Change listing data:
--- START ---

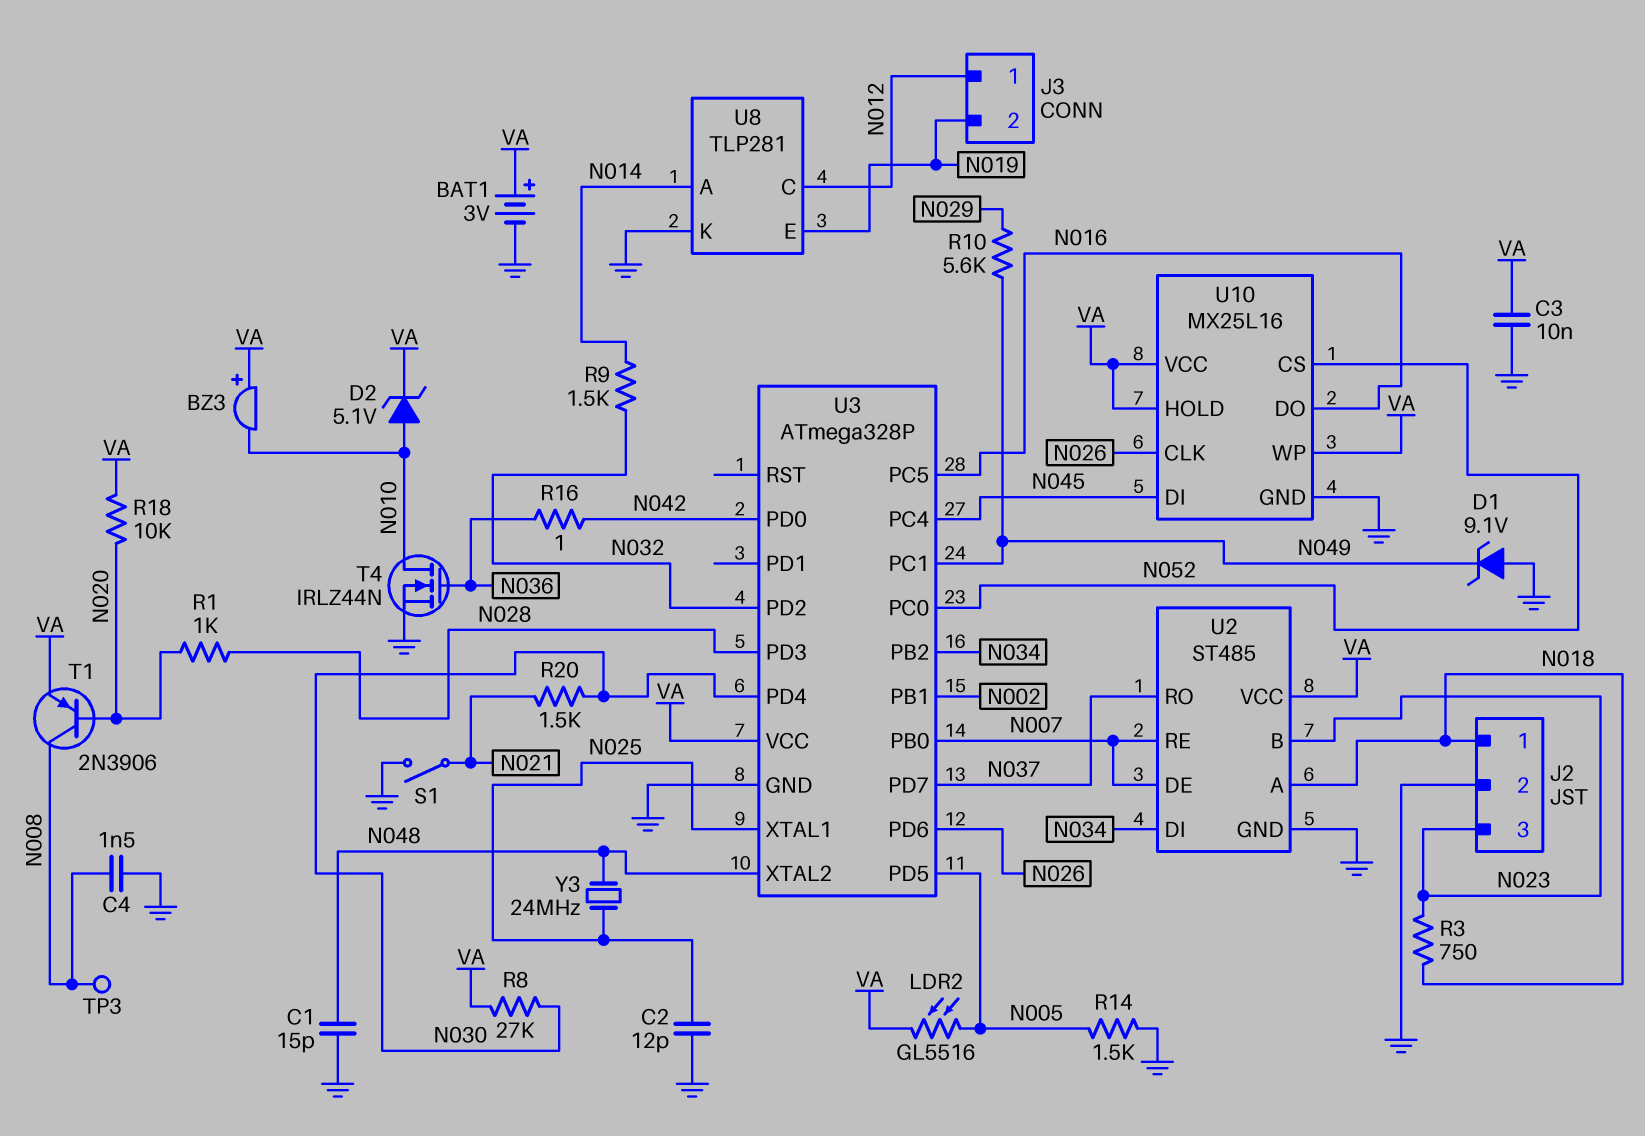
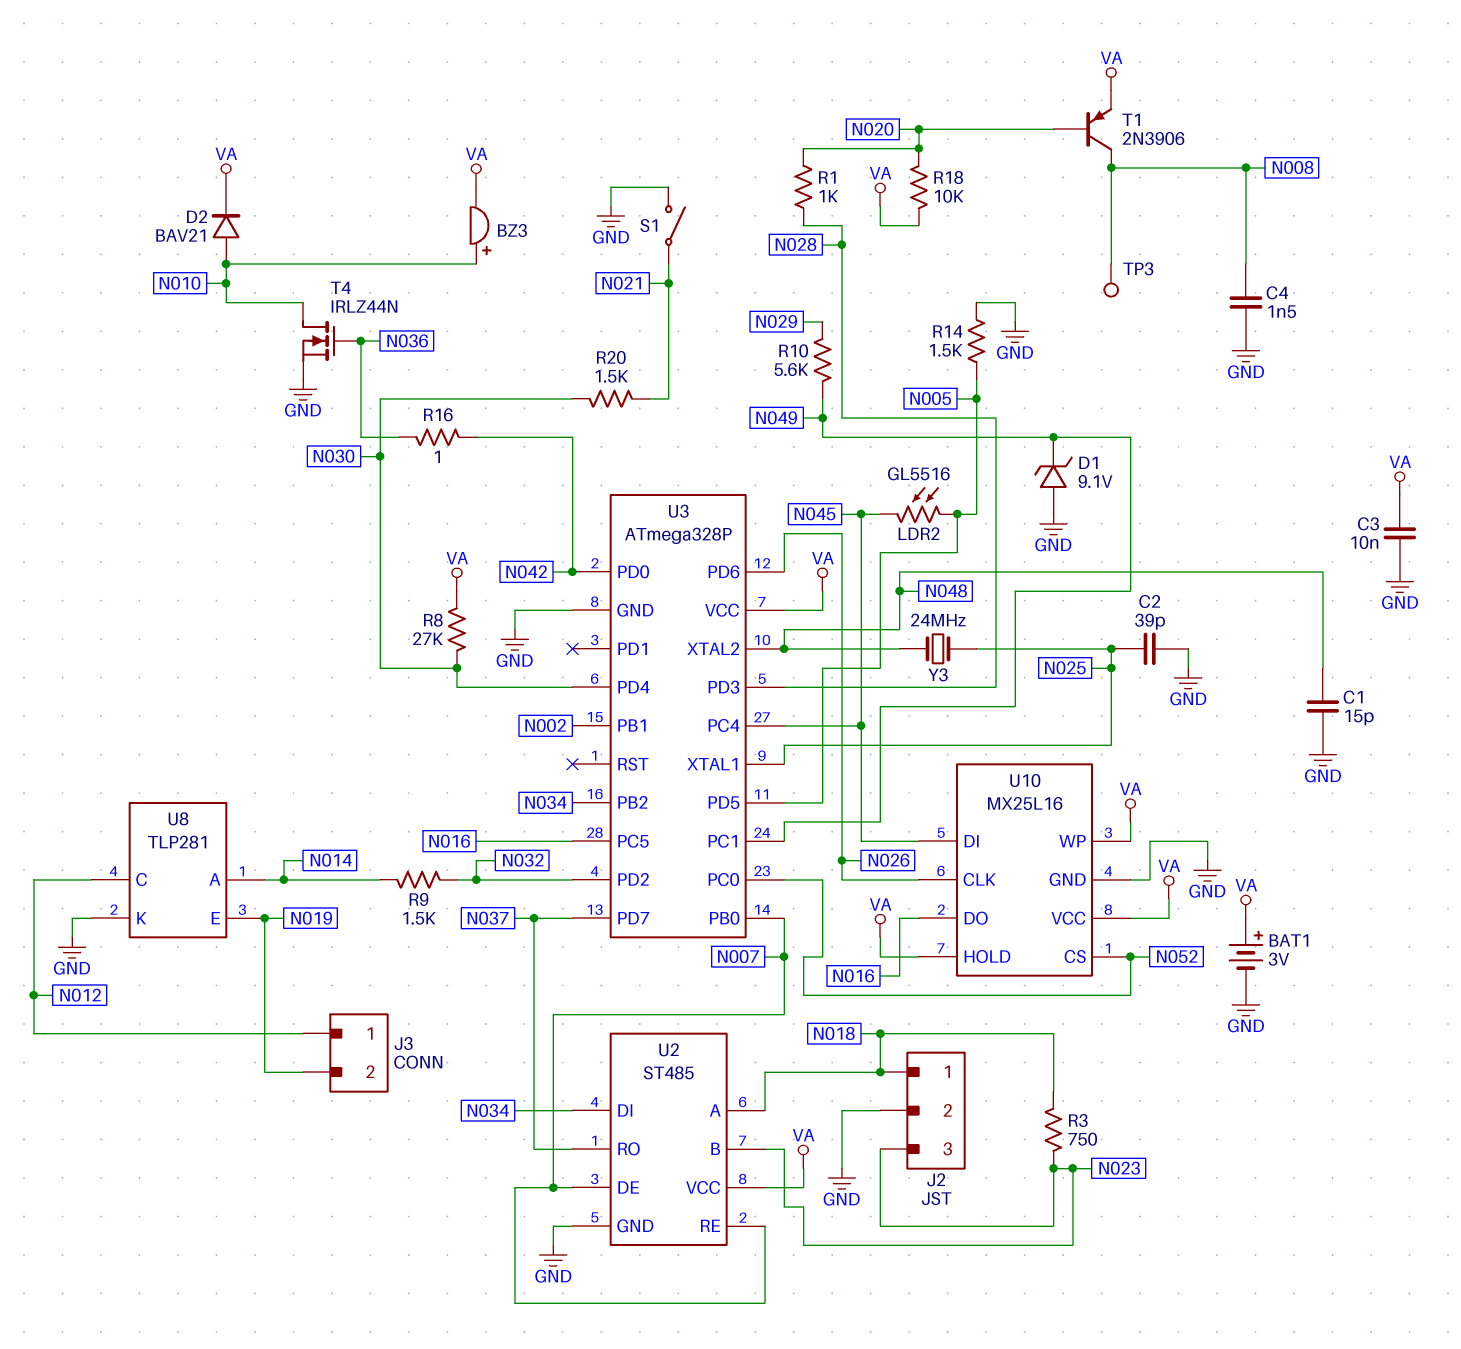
BZ3: buzzer (plus VA, minus N010) -> buzzer (plus N010, minus VA)
C2: 12pF (GND, N025) -> 39pF (GND, N025)
D2: zener 5.1V (A N010, K VA) -> diode BAV21 (A N010, K VA)
LDR2: GL5516 (N005, VA) -> GL5516 (N005, N045)

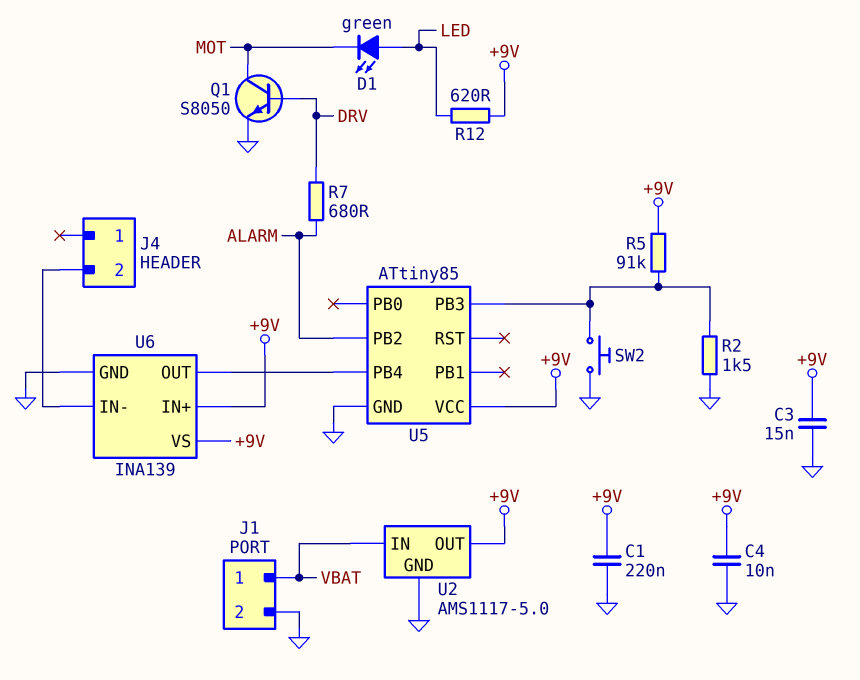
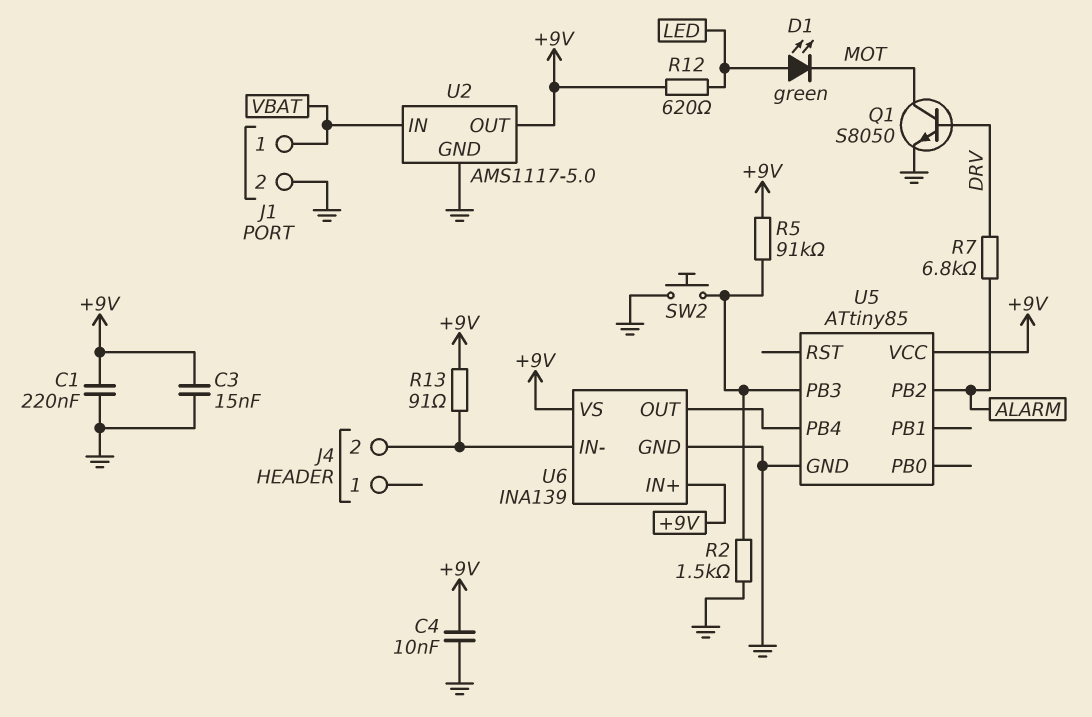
R7: 680 (ALARM, DRV) -> 6.8k (ALARM, DRV)
R13: none -> 91 (+9V, J4/2)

--- END ---

What you are asked to do: Restate all of the data word for word and include no pictures.

Exercise response:
BZ3: buzzer (plus VA, minus N010) -> buzzer (plus N010, minus VA)
C2: 12pF (GND, N025) -> 39pF (GND, N025)
D2: zener 5.1V (A N010, K VA) -> diode BAV21 (A N010, K VA)
LDR2: GL5516 (N005, VA) -> GL5516 (N005, N045)

R7: 680 (ALARM, DRV) -> 6.8k (ALARM, DRV)
R13: none -> 91 (+9V, J4/2)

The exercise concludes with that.